Input for this task
+++++

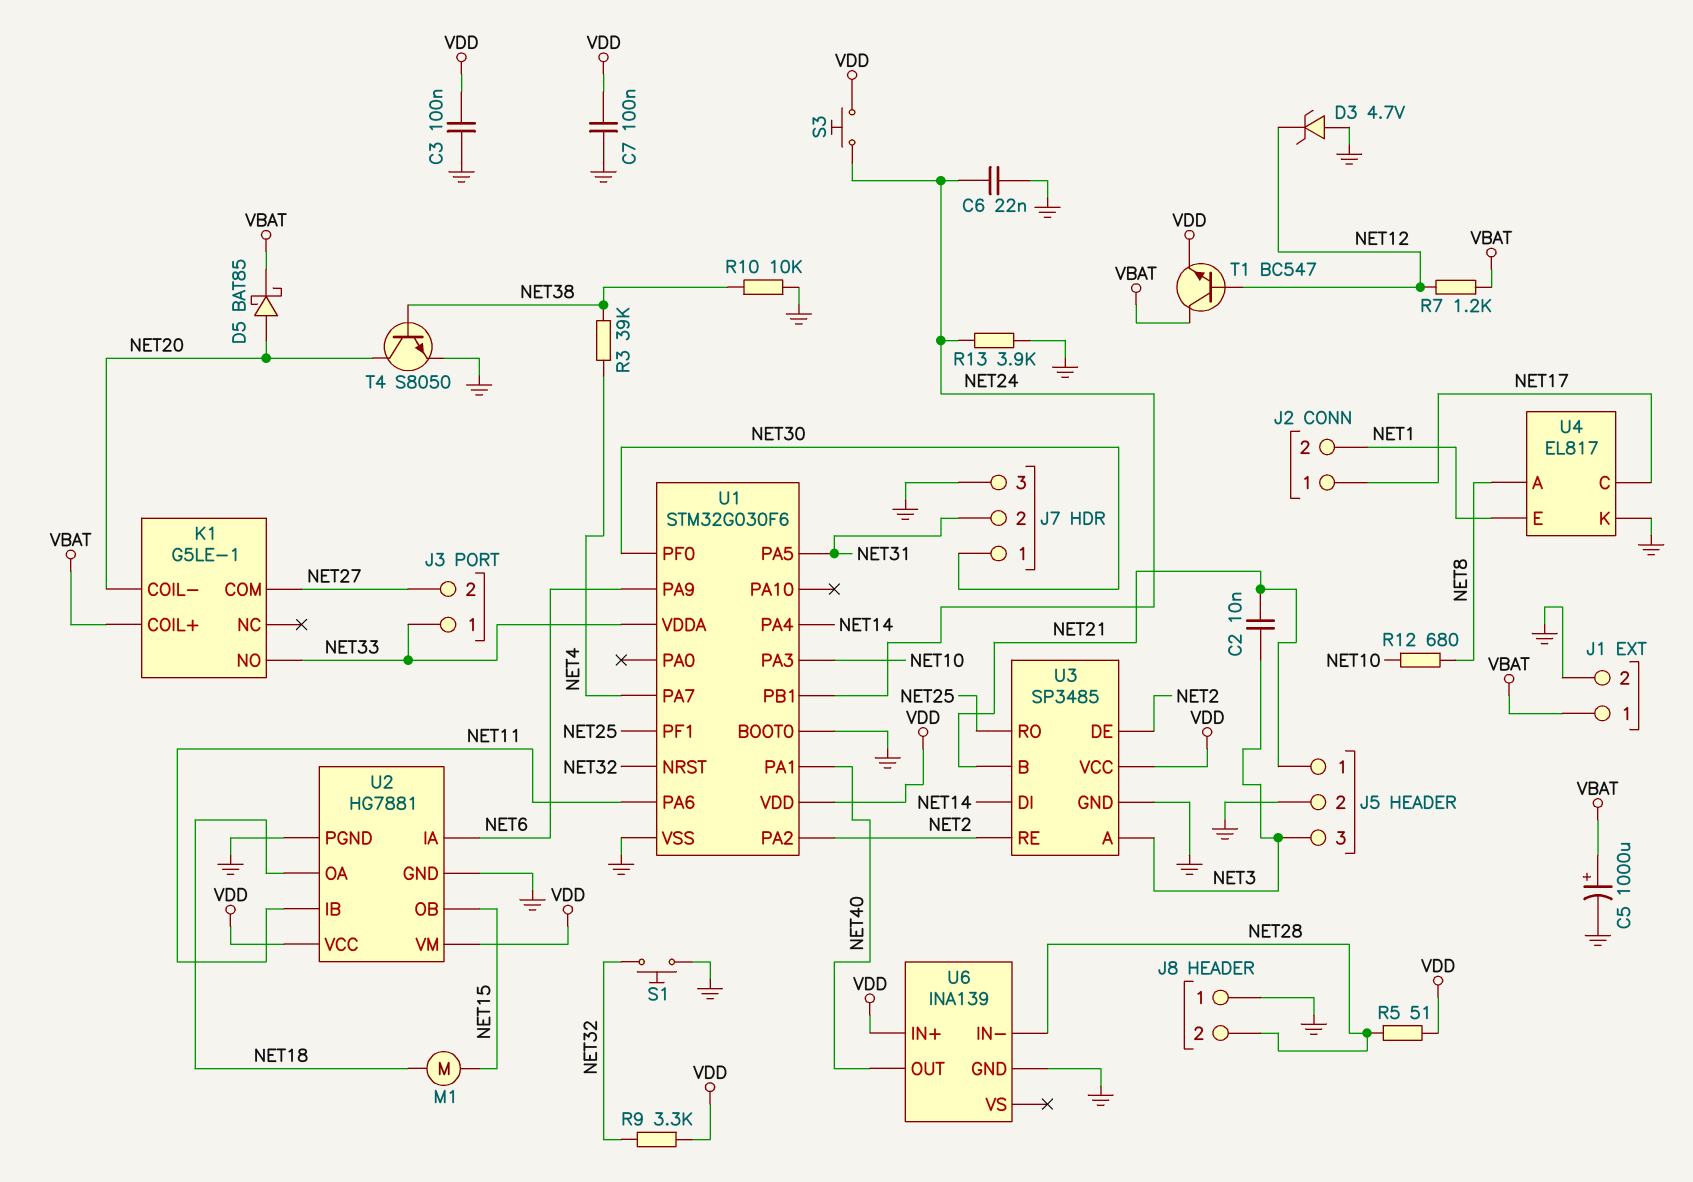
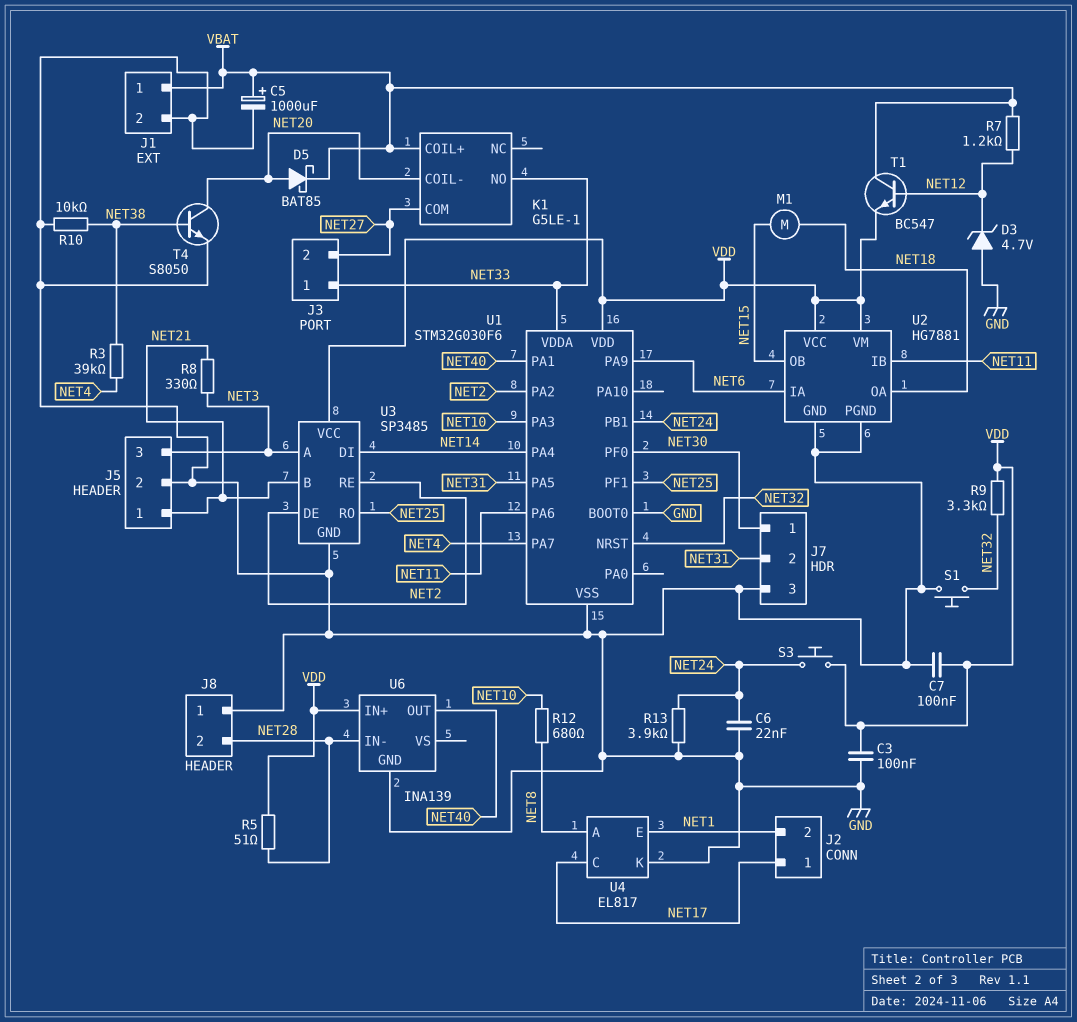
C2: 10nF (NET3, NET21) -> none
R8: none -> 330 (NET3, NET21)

+++++

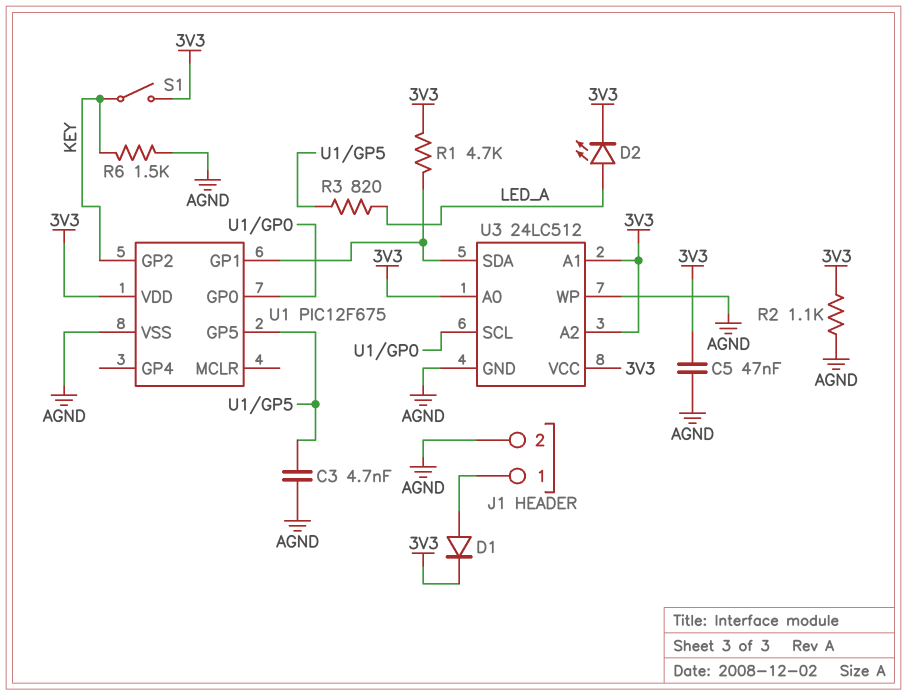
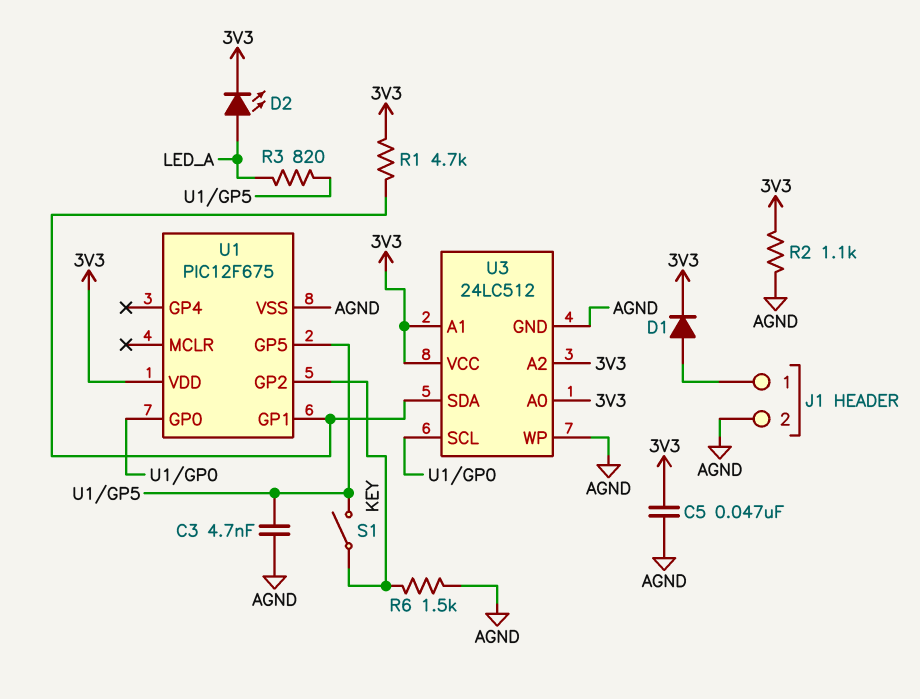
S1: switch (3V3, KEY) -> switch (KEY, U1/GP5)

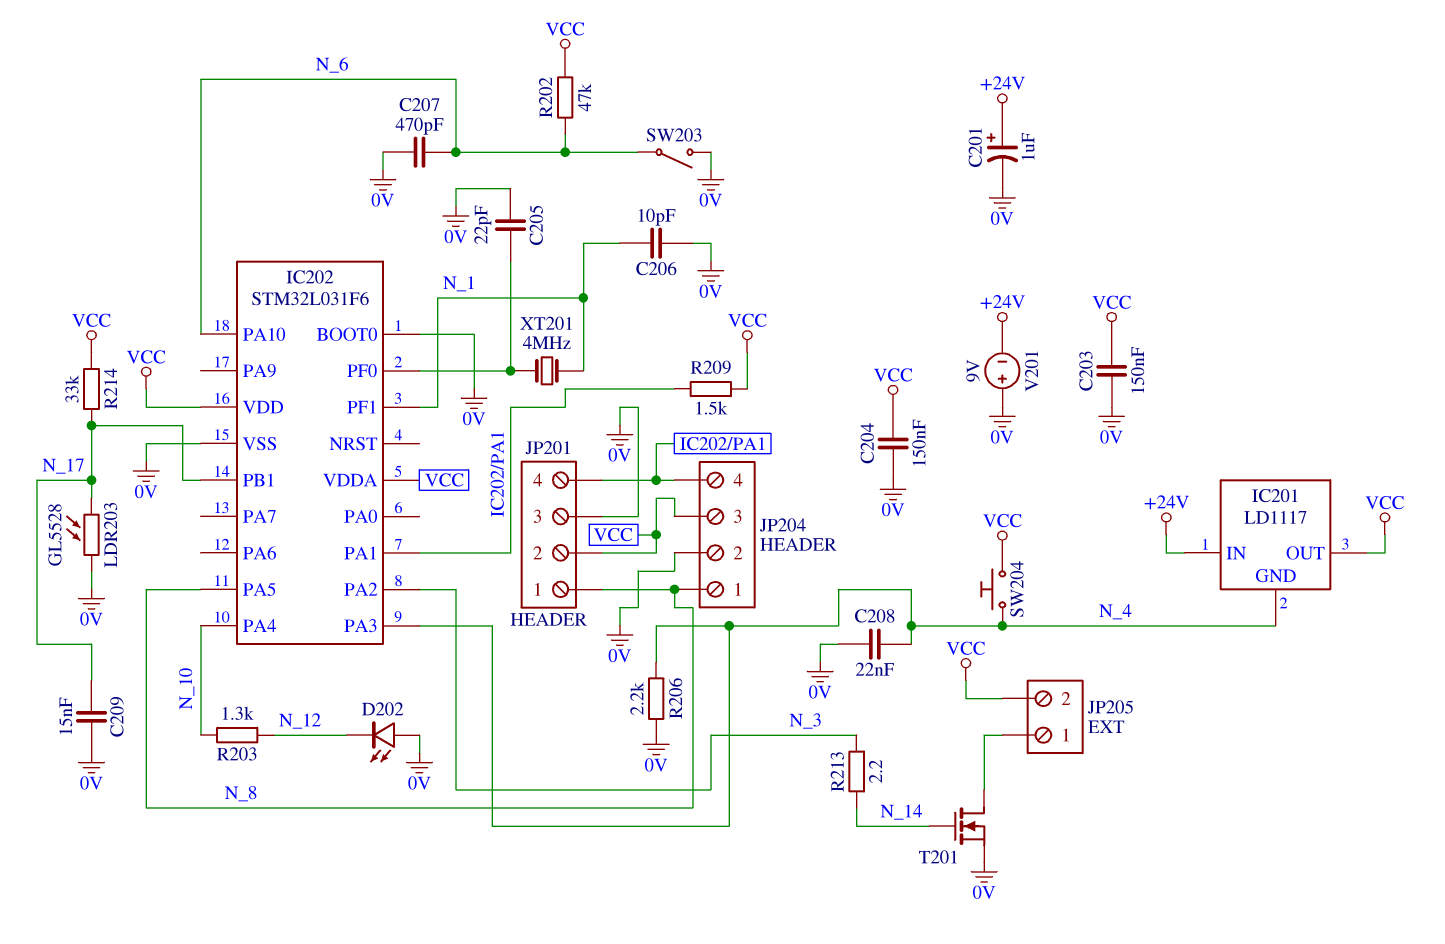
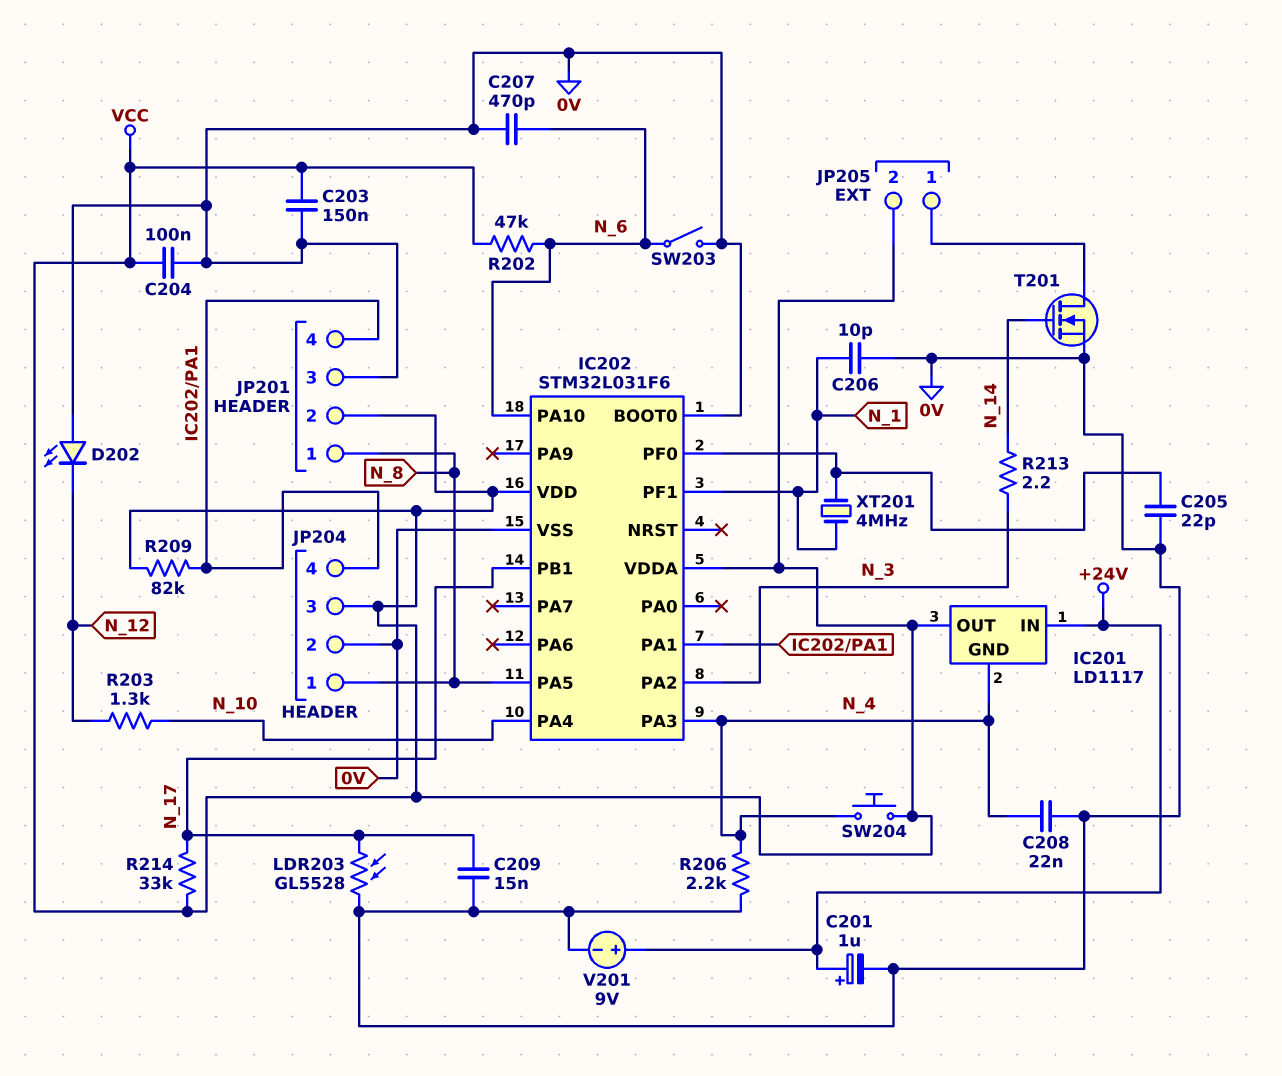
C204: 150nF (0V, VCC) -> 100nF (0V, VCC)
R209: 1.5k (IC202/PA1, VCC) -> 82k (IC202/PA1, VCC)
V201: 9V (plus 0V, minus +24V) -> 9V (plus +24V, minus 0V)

+++++

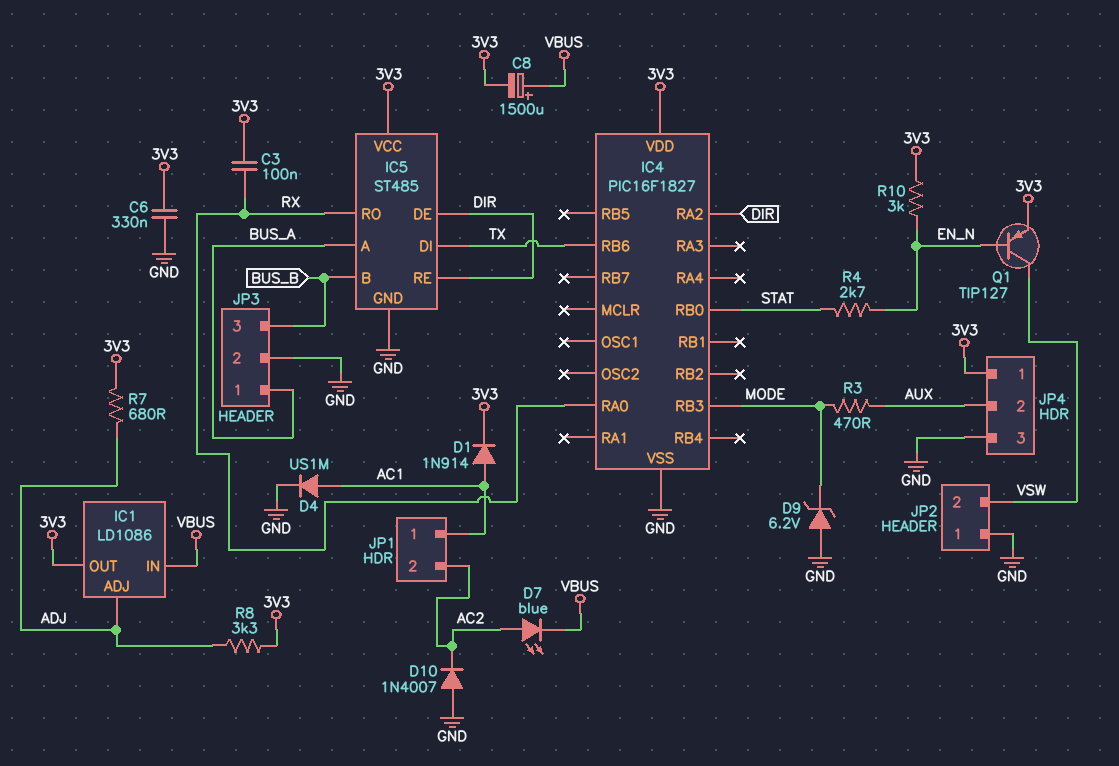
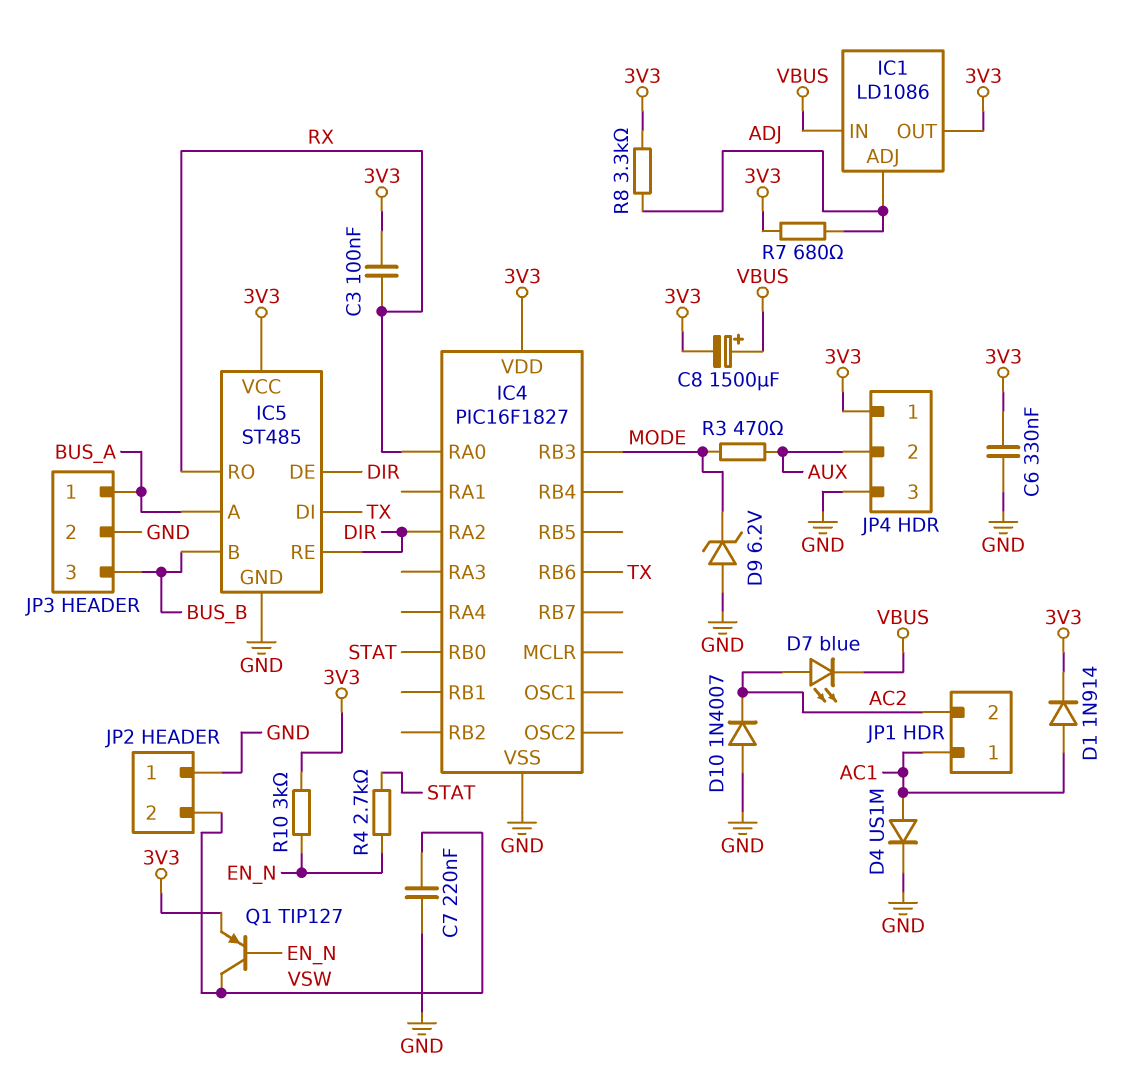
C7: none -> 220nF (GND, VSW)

+++++

Assigned task
From the entries above, print the lines beginning at the one with "R209: 1.5k (IC202/PA1, VCC)" and stopping after the one with "V201: 9V (plus", exactly as written and with nothing else.

Solution to this task
R209: 1.5k (IC202/PA1, VCC) -> 82k (IC202/PA1, VCC)
V201: 9V (plus 0V, minus +24V) -> 9V (plus +24V, minus 0V)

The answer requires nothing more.